§ DATA SECTION:
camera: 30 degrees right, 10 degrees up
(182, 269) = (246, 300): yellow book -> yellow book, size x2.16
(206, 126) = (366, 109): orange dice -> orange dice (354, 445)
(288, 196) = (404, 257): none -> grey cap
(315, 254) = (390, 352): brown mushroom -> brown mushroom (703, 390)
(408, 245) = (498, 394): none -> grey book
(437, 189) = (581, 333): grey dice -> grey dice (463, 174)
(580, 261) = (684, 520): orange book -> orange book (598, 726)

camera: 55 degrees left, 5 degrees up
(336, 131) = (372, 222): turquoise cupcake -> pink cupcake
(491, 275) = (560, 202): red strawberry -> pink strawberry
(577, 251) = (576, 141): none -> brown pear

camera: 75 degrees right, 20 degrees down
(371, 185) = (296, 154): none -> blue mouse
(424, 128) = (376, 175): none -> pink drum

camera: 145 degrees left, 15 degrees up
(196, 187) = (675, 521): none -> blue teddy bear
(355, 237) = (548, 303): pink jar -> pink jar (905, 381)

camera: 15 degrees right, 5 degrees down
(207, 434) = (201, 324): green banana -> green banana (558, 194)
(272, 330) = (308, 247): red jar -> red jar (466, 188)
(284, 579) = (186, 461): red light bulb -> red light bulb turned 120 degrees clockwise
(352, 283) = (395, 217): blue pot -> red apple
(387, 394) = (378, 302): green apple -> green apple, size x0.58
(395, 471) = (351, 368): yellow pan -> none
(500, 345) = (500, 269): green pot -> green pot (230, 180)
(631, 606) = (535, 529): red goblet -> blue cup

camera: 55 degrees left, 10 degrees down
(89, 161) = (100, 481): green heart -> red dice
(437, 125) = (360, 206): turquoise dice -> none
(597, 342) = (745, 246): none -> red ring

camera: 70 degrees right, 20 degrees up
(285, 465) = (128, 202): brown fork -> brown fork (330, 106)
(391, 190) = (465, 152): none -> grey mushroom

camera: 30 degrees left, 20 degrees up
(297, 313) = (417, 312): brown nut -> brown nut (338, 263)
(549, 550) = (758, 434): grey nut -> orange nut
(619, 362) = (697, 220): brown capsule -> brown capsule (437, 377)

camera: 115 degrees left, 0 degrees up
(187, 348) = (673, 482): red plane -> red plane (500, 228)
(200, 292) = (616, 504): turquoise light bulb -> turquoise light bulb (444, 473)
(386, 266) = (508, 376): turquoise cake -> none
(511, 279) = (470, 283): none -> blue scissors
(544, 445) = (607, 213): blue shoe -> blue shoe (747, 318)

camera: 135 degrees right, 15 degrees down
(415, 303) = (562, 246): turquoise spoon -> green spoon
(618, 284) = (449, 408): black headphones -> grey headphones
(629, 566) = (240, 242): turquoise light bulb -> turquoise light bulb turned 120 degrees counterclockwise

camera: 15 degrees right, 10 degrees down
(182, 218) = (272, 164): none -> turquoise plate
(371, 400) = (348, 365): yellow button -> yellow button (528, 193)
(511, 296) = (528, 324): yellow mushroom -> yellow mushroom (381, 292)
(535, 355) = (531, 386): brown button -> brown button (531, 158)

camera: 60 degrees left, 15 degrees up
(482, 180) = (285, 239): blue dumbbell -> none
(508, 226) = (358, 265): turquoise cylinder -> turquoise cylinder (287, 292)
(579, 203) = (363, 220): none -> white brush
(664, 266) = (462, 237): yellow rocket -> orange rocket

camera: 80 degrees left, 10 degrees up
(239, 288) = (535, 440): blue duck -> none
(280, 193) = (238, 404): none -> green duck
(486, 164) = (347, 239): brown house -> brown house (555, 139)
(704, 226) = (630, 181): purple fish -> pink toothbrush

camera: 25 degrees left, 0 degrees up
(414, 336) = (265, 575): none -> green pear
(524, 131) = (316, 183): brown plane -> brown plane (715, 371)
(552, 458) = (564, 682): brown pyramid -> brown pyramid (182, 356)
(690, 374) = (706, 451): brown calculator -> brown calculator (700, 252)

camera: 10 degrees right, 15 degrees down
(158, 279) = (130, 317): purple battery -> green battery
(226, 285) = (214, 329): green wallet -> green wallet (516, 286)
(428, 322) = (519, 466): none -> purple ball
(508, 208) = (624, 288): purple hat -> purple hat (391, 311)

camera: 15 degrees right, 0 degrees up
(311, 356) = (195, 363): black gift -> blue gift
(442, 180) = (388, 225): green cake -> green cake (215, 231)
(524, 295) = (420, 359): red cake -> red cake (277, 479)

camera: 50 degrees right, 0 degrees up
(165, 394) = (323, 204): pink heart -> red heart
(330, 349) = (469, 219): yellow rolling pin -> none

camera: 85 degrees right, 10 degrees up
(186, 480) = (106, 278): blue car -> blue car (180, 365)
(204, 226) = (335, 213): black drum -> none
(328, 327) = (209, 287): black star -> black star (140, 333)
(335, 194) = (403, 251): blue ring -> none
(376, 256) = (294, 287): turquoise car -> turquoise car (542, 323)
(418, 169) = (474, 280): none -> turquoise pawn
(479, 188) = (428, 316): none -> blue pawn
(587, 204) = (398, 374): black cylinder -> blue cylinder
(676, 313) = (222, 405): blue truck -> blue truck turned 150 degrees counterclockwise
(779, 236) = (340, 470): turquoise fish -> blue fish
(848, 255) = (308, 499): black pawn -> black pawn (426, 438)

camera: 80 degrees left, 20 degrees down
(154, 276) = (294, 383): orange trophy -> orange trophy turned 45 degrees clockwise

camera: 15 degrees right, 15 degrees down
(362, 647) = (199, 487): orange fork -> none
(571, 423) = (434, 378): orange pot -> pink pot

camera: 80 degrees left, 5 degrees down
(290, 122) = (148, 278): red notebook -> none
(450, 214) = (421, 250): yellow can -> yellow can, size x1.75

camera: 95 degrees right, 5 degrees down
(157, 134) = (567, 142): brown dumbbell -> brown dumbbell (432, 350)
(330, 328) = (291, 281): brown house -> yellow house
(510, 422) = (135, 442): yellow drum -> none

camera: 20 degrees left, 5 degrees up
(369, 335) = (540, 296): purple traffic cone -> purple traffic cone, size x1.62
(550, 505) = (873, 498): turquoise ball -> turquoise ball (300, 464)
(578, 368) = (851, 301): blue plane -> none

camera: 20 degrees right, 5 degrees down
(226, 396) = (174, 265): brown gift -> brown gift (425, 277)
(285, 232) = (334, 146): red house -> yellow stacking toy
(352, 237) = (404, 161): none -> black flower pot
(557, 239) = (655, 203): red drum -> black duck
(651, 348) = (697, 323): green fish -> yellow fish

§ WORK INSTRUCTION: Copy each line in the data that holds the word "black".

§ RESULT:
(618, 284) = (449, 408): black headphones -> grey headphones
(311, 356) = (195, 363): black gift -> blue gift
(204, 226) = (335, 213): black drum -> none
(328, 327) = (209, 287): black star -> black star (140, 333)
(587, 204) = (398, 374): black cylinder -> blue cylinder
(848, 255) = (308, 499): black pawn -> black pawn (426, 438)
(352, 237) = (404, 161): none -> black flower pot
(557, 239) = (655, 203): red drum -> black duck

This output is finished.